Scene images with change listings
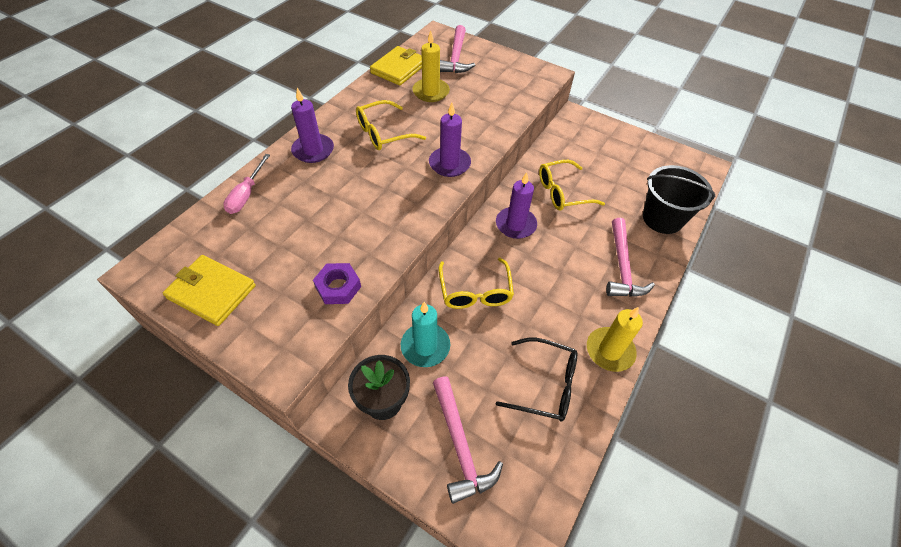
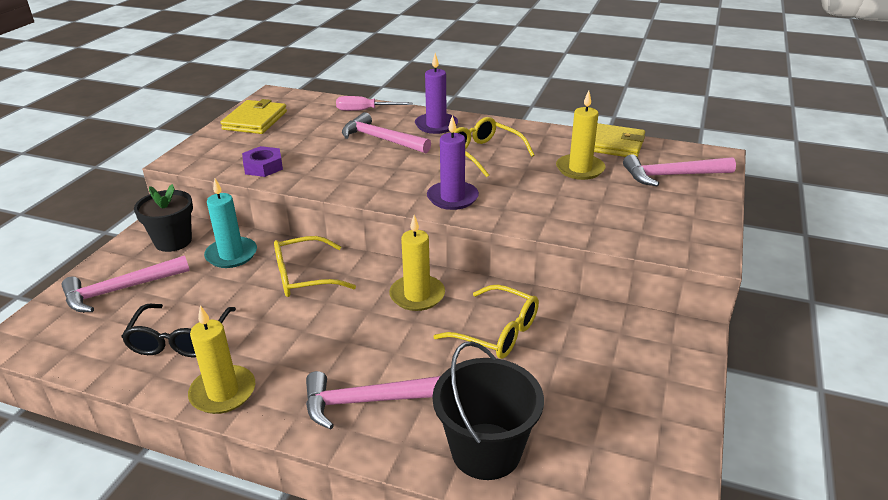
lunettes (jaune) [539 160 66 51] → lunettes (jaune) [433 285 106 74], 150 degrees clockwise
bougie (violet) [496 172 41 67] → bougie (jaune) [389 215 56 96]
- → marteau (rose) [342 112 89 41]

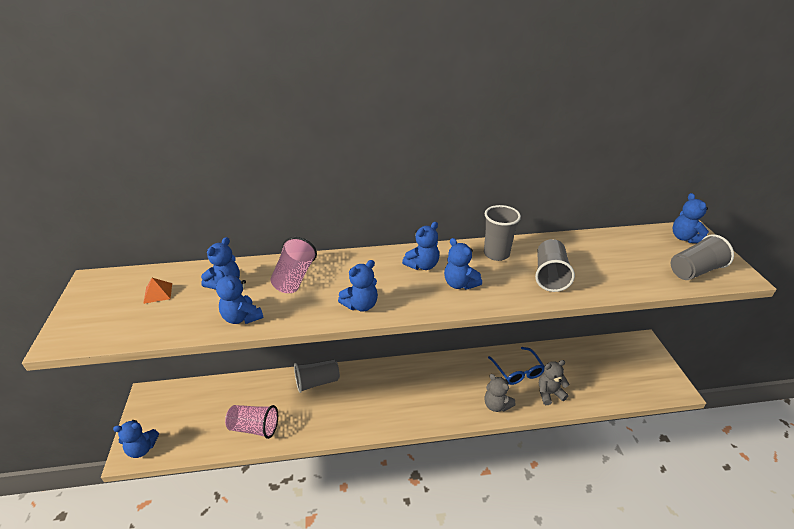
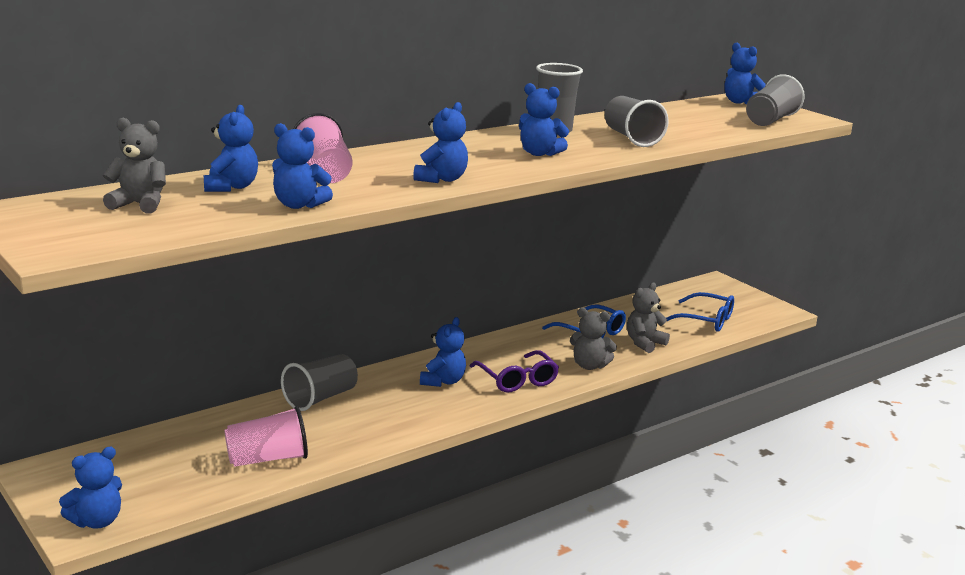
ours en peluche (bleu) [402 222 37 48] → ours en peluche (bleu) [420 317 46 70], moved
pyramide (orange) [143 278 29 26] → ours en peluche (gris) [103 118 63 95]
- → lunettes (bleu) [666 292 68 40]
- → lunettes (violet) [470 350 89 42]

**REQUIRED ACTION**
Go from the first line of the data above to the line containing "- → lunettes (bleu) [666 292 68 40]" and retype exactly those lines, both included, but none of the pictures.

**ANSWER AREA**
lunettes (jaune) [539 160 66 51] → lunettes (jaune) [433 285 106 74], 150 degrees clockwise
bougie (violet) [496 172 41 67] → bougie (jaune) [389 215 56 96]
- → marteau (rose) [342 112 89 41]

ours en peluche (bleu) [402 222 37 48] → ours en peluche (bleu) [420 317 46 70], moved
pyramide (orange) [143 278 29 26] → ours en peluche (gris) [103 118 63 95]
- → lunettes (bleu) [666 292 68 40]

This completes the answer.